Exercise objective: Find every line in the entries that holds the string "dumbbell" and report it.

┌────────

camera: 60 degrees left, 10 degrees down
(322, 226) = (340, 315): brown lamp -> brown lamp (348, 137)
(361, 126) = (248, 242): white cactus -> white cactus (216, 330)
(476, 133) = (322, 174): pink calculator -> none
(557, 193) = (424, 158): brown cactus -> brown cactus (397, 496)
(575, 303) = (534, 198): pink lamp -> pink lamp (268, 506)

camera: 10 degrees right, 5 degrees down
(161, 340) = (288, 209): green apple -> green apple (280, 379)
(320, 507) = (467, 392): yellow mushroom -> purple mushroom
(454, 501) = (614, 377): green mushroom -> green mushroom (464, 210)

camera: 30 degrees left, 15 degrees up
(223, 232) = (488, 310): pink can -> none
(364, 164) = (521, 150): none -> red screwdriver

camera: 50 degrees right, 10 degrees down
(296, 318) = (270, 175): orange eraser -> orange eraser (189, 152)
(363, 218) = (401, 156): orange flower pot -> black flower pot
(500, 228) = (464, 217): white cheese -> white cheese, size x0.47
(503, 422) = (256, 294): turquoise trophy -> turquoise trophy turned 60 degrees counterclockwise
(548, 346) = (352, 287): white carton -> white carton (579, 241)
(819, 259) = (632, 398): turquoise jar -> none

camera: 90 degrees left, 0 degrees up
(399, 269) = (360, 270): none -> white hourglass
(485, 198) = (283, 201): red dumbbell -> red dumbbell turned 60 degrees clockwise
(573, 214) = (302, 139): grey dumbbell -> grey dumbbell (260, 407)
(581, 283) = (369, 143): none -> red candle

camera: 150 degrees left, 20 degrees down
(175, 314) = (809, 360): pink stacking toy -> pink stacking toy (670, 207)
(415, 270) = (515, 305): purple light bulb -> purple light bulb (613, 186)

└────────

Answer for the task:
(485, 198) = (283, 201): red dumbbell -> red dumbbell turned 60 degrees clockwise
(573, 214) = (302, 139): grey dumbbell -> grey dumbbell (260, 407)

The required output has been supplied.